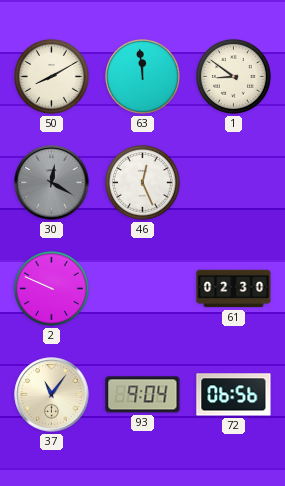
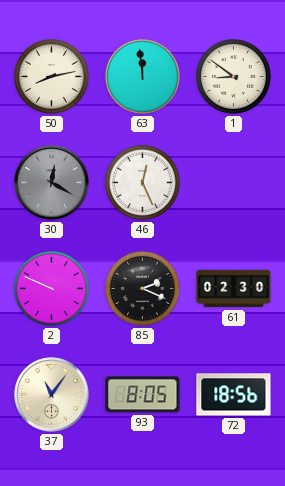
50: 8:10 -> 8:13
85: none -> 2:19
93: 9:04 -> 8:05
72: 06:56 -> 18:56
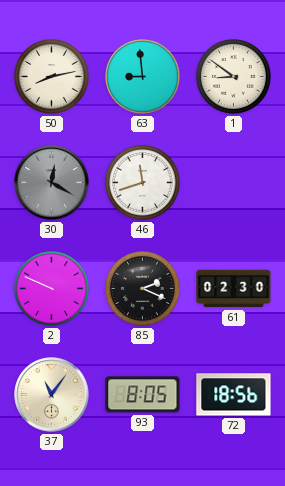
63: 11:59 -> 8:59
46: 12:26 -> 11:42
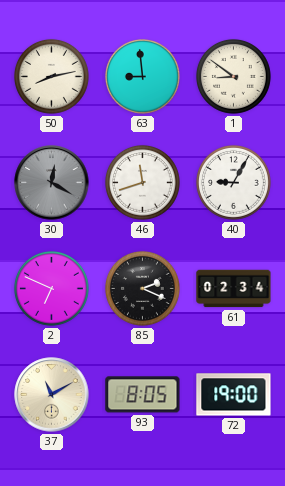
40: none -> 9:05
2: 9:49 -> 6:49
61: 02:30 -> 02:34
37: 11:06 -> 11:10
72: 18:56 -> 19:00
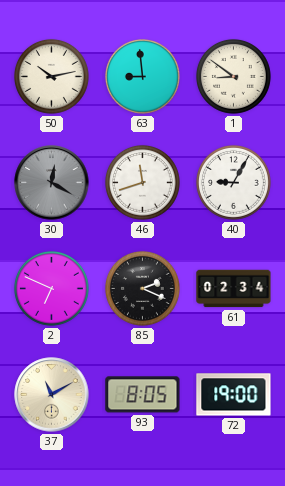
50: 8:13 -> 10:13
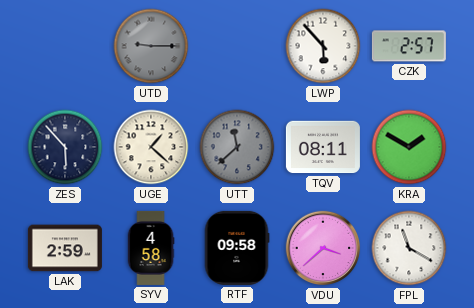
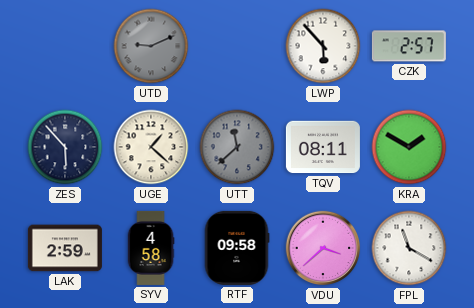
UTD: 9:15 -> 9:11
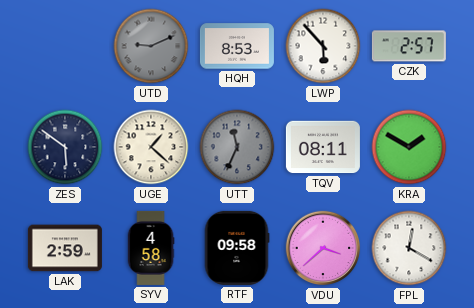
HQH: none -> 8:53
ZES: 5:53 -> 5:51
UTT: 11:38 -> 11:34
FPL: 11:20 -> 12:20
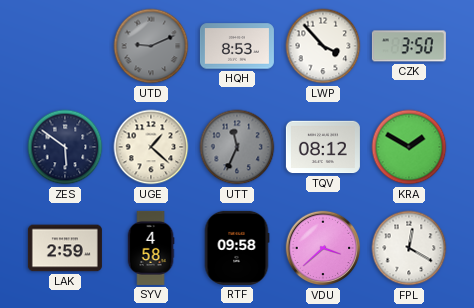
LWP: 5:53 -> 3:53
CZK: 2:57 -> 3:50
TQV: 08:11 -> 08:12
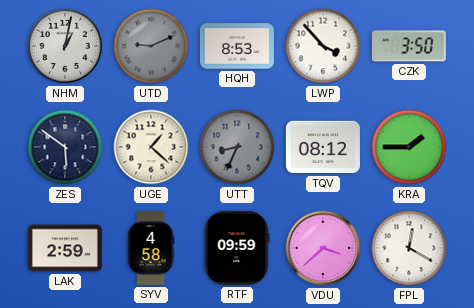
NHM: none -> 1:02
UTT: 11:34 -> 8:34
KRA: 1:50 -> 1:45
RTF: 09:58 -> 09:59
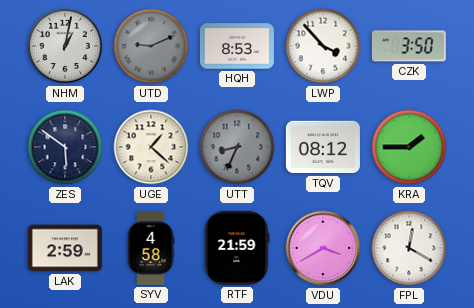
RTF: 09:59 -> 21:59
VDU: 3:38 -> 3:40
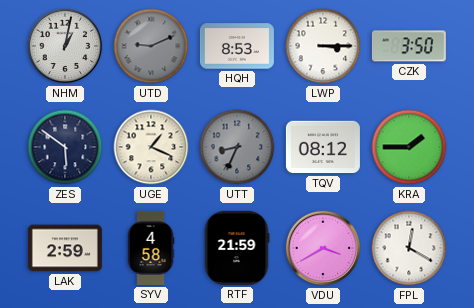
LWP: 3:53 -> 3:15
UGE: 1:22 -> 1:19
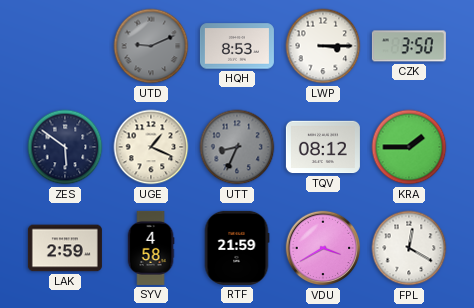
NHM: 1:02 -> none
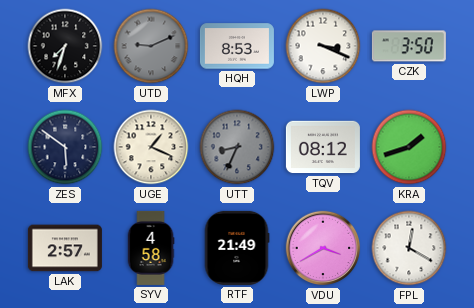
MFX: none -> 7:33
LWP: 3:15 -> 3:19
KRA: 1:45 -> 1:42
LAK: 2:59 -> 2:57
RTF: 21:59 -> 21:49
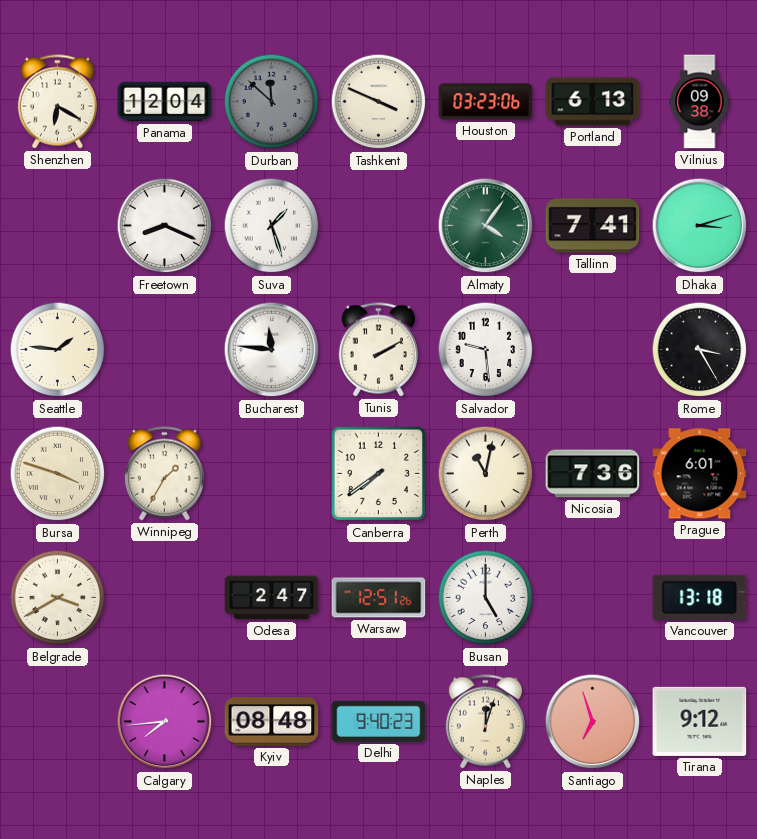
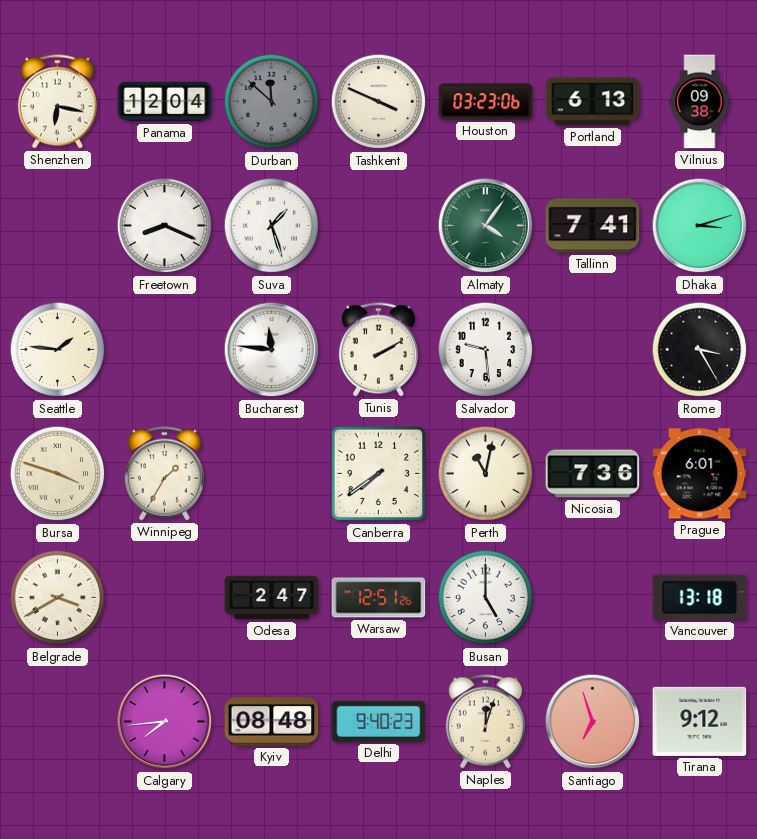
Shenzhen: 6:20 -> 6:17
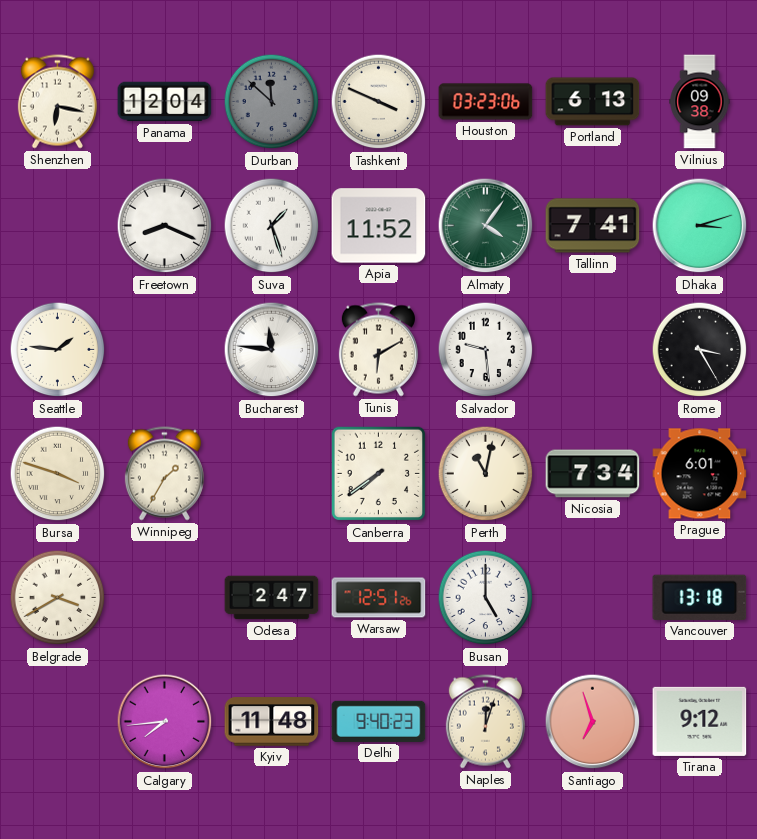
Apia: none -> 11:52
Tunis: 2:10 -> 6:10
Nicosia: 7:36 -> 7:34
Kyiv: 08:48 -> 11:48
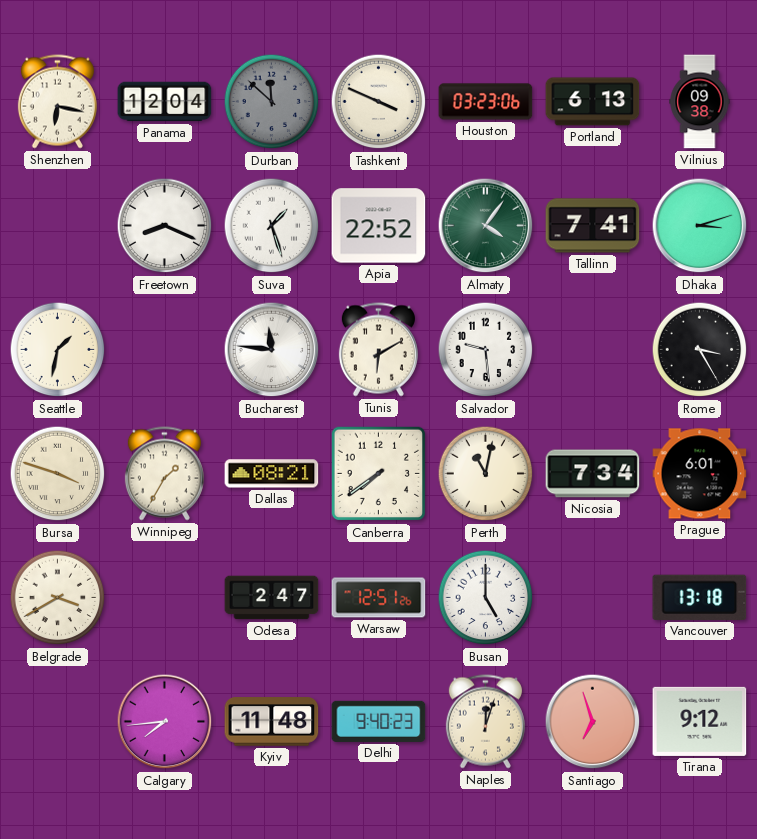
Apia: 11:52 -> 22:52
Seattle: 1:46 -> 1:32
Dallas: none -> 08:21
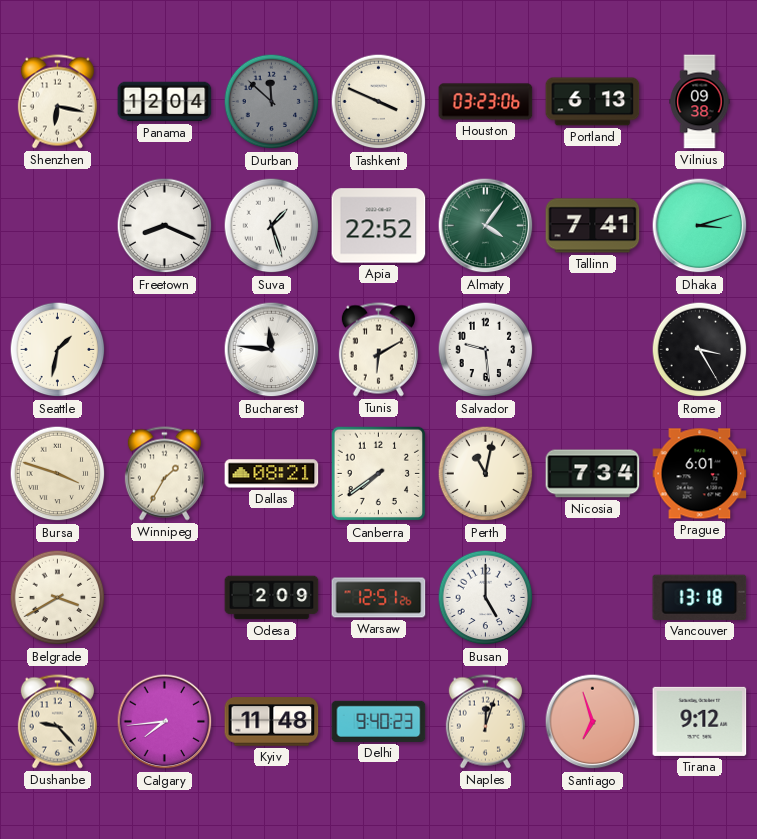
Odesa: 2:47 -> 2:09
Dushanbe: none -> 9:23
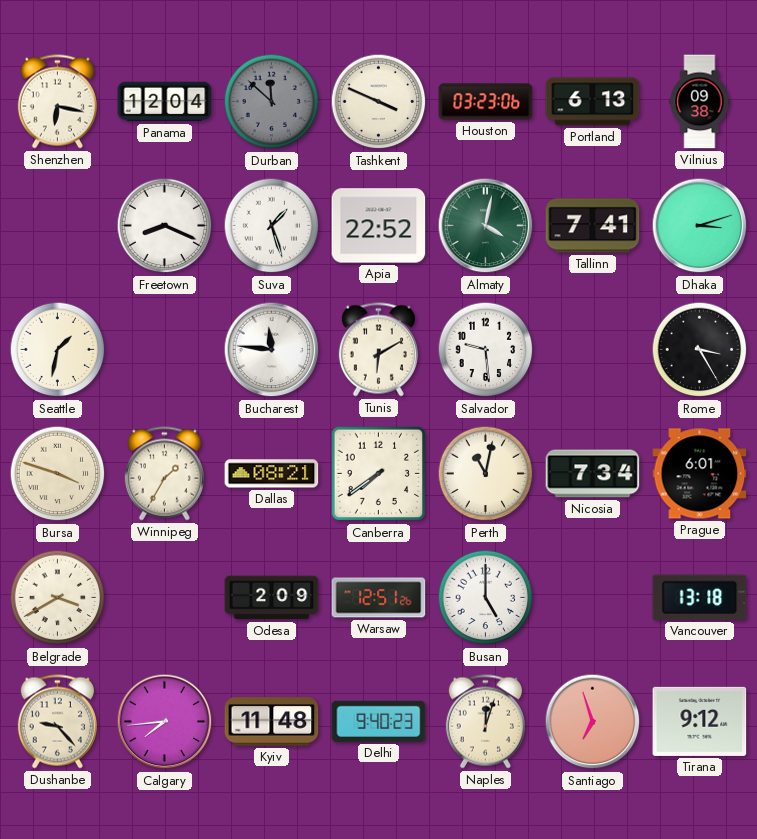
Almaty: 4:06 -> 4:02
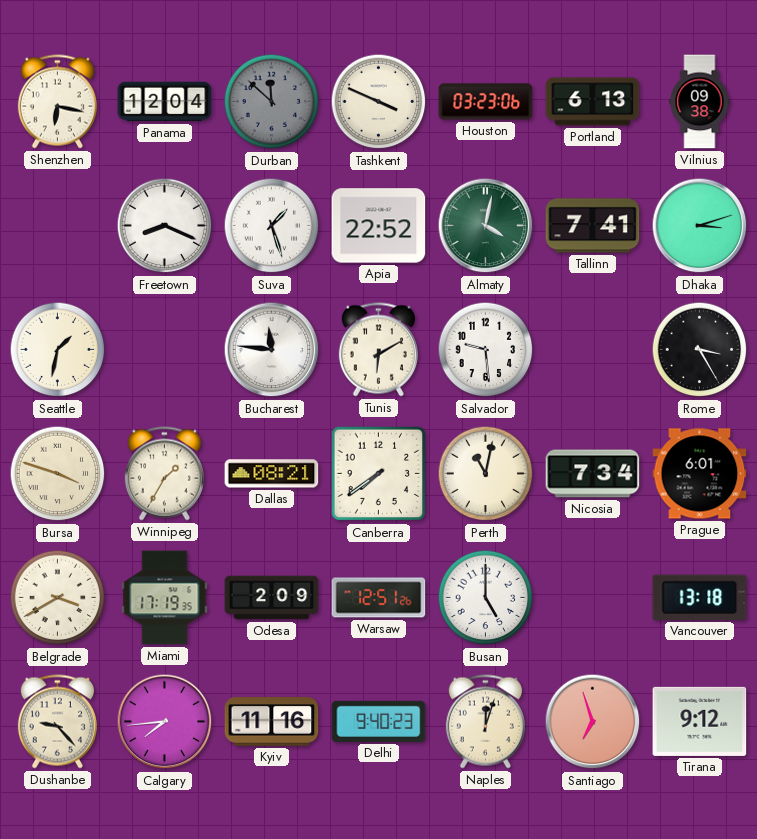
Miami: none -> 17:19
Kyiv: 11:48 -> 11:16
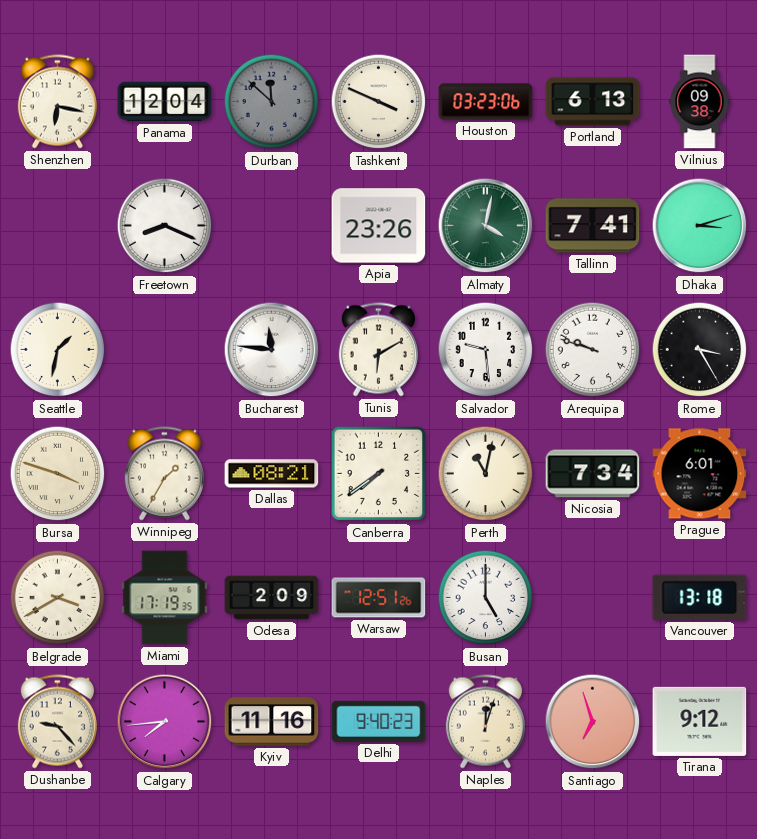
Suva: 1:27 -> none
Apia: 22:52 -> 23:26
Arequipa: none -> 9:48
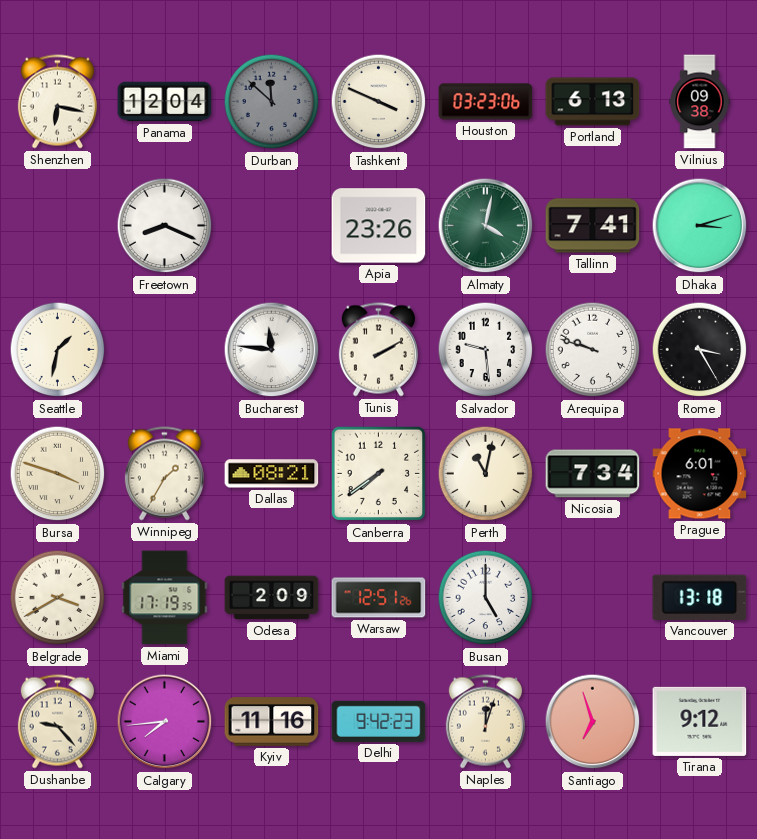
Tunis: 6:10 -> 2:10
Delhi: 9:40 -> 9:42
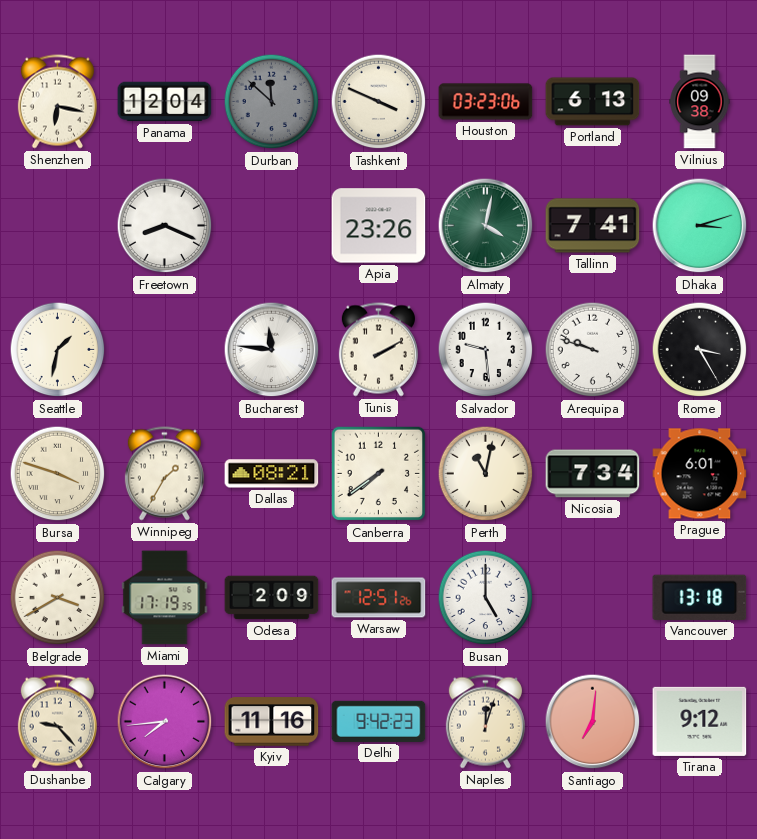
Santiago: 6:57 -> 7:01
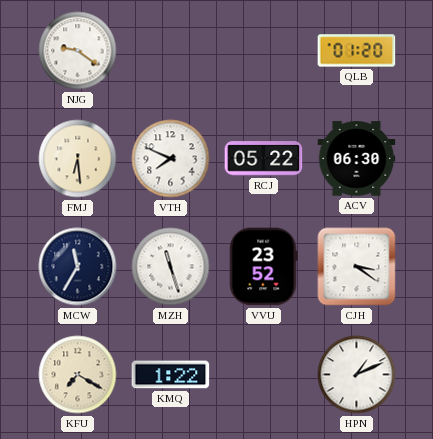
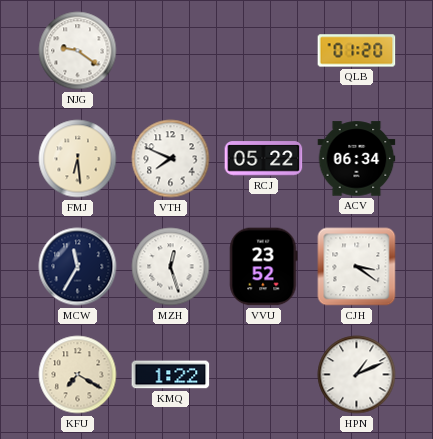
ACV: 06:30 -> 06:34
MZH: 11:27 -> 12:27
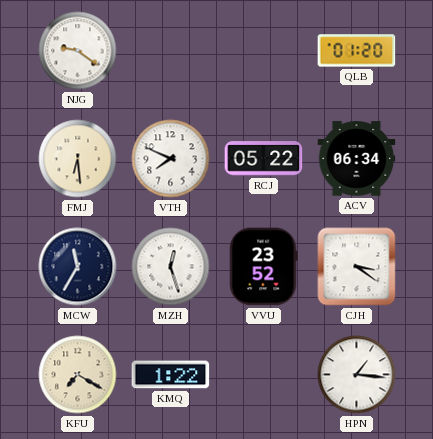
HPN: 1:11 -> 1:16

● EXERCISE DIRECTIONS: Reproduce every line of the items above word for word, leaving out the pictures.

● WORKED ANSWER:
50: 8:10 -> 8:13
85: none -> 2:19
93: 9:04 -> 8:05
72: 06:56 -> 18:56
63: 11:59 -> 8:59
46: 12:26 -> 11:42
40: none -> 9:05
2: 9:49 -> 6:49
61: 02:30 -> 02:34
37: 11:06 -> 11:10
72: 18:56 -> 19:00
50: 8:13 -> 10:13
UTD: 9:15 -> 9:11
HQH: none -> 8:53
ZES: 5:53 -> 5:51
UTT: 11:38 -> 11:34
FPL: 11:20 -> 12:20
LWP: 5:53 -> 3:53
CZK: 2:57 -> 3:50
TQV: 08:11 -> 08:12
NHM: none -> 1:02
UTT: 11:34 -> 8:34
KRA: 1:50 -> 1:45
RTF: 09:58 -> 09:59
RTF: 09:59 -> 21:59
VDU: 3:38 -> 3:40
LWP: 3:53 -> 3:15
UGE: 1:22 -> 1:19
NHM: 1:02 -> none
MFX: none -> 7:33
LWP: 3:15 -> 3:19
KRA: 1:45 -> 1:42
LAK: 2:59 -> 2:57
RTF: 21:59 -> 21:49
Shenzhen: 6:20 -> 6:17
Apia: none -> 11:52
Tunis: 2:10 -> 6:10
Nicosia: 7:36 -> 7:34
Kyiv: 08:48 -> 11:48
Apia: 11:52 -> 22:52
Seattle: 1:46 -> 1:32
Dallas: none -> 08:21
Odesa: 2:47 -> 2:09
Dushanbe: none -> 9:23
Almaty: 4:06 -> 4:02
Miami: none -> 17:19
Kyiv: 11:48 -> 11:16
Suva: 1:27 -> none
Apia: 22:52 -> 23:26
Arequipa: none -> 9:48
Tunis: 6:10 -> 2:10
Delhi: 9:40 -> 9:42
Santiago: 6:57 -> 7:01
ACV: 06:30 -> 06:34
MZH: 11:27 -> 12:27
HPN: 1:11 -> 1:16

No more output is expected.